## [EXTRACTED INFORMATION]

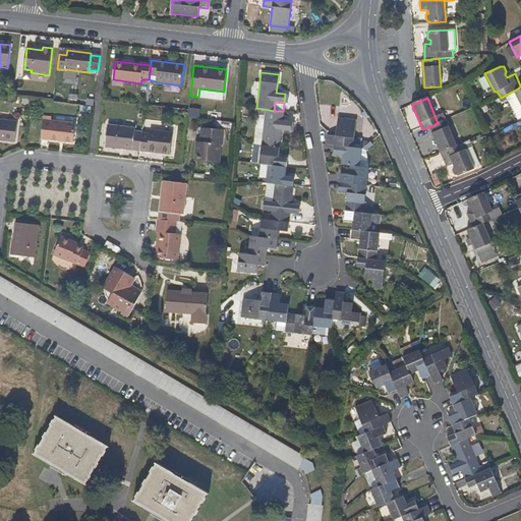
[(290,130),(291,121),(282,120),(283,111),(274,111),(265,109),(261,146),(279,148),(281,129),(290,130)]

...

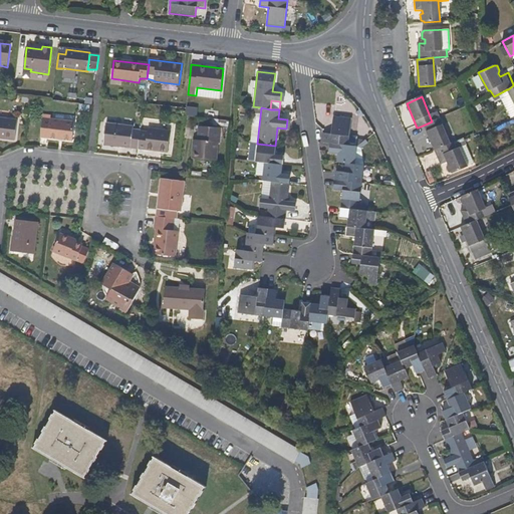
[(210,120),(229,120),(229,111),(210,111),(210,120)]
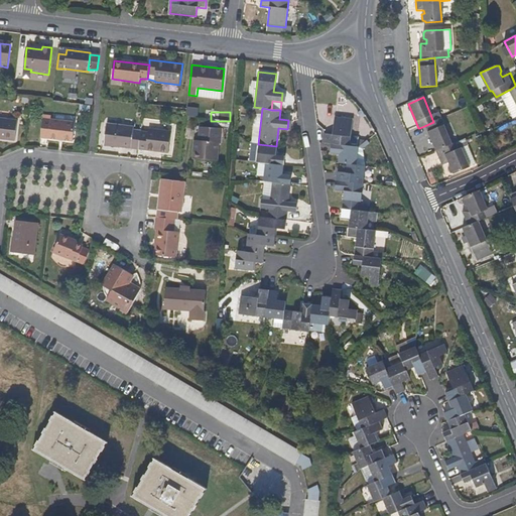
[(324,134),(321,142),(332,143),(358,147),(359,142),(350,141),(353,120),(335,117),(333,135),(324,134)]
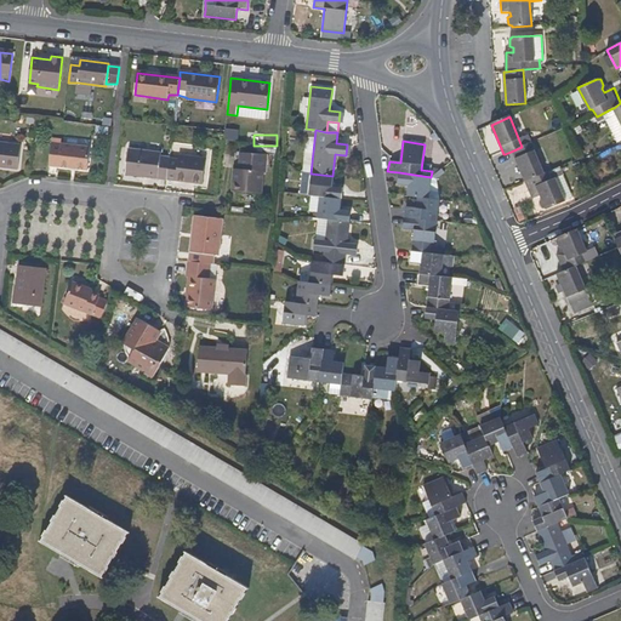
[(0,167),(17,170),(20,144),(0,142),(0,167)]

* * *

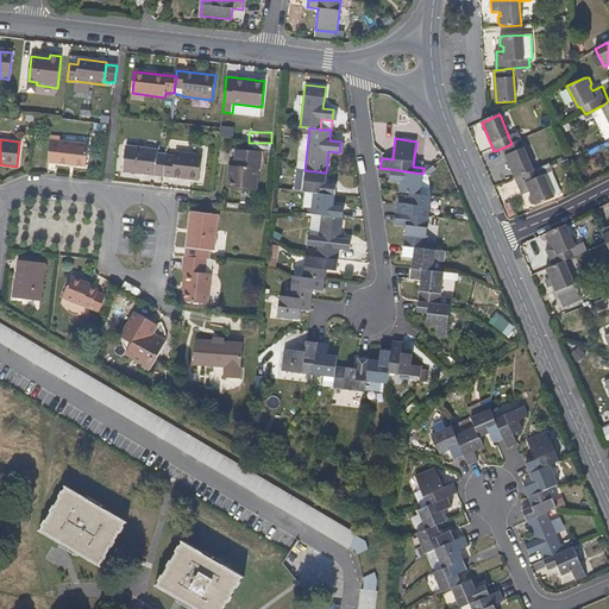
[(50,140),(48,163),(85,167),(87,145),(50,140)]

## [ABOUT THIS EXERCISE]
Leaving each picture behind, please give again exactly the lines above from the one with "[(210,120),(229,120),(229,111),(210,111),(210,120)]" through the one with "[(0,167),(17,170),(20,144),(0,142),(0,167)]", both included, and no others.

## [EXERCISE ANSWER]
[(210,120),(229,120),(229,111),(210,111),(210,120)]
[(324,134),(321,142),(332,143),(358,147),(359,142),(350,141),(353,120),(335,117),(333,135),(324,134)]
[(0,167),(17,170),(20,144),(0,142),(0,167)]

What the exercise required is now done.